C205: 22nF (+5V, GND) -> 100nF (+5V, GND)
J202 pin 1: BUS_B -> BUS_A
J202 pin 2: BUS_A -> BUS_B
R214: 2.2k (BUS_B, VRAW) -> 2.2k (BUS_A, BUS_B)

-=-=-=-=-

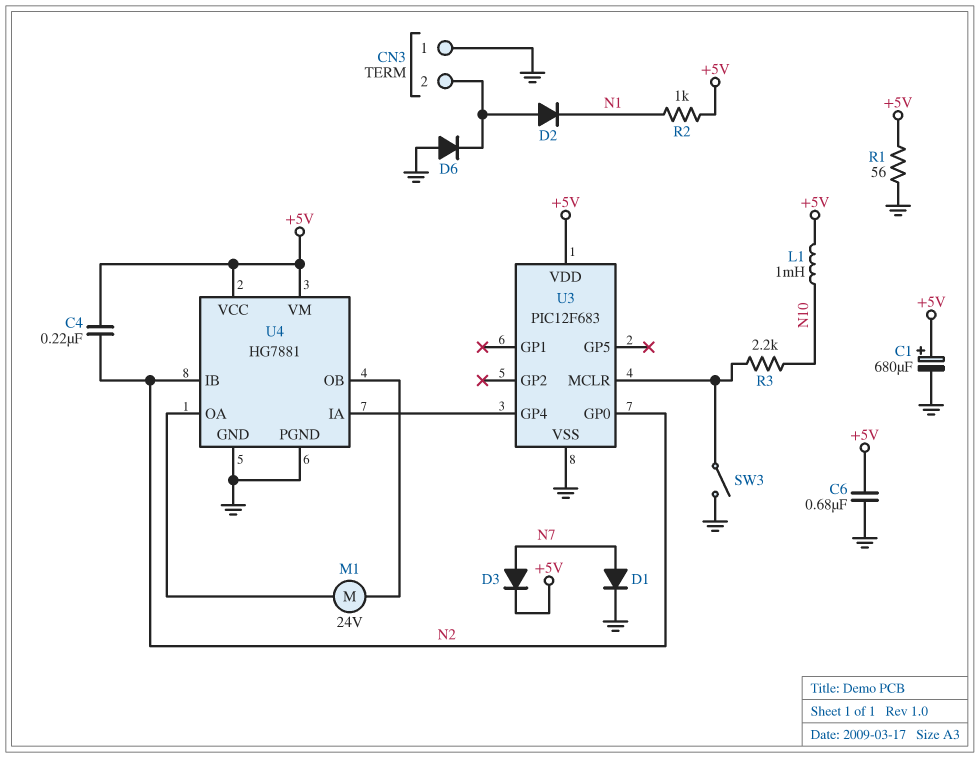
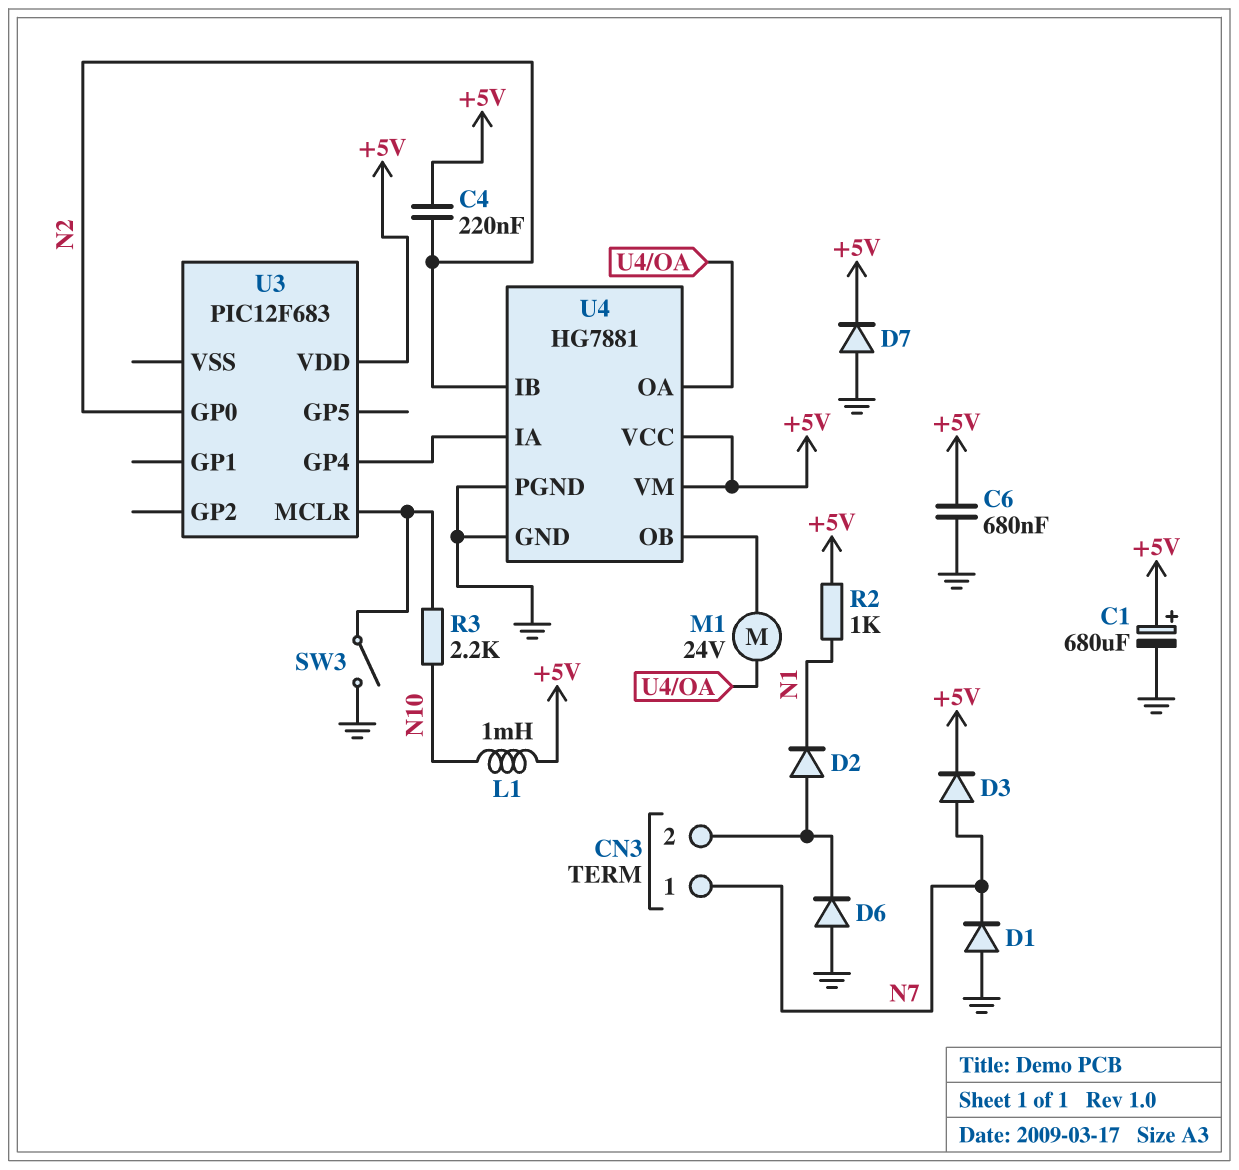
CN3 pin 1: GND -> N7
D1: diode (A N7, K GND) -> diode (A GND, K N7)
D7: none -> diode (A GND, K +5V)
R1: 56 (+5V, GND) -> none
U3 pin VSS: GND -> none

-=-=-=-=-

EXERCISE DESCRIPTION » Return a word-for-word copy of the lines above from the one holding "C205: 22nF (+5V, GND) -> 100nF (+5V, GND)" through the one holding "R214: 2.2k (BUS_B, VRAW)", with both of them included and nothing besides.

TASK RESULT »
C205: 22nF (+5V, GND) -> 100nF (+5V, GND)
J202 pin 1: BUS_B -> BUS_A
J202 pin 2: BUS_A -> BUS_B
R214: 2.2k (BUS_B, VRAW) -> 2.2k (BUS_A, BUS_B)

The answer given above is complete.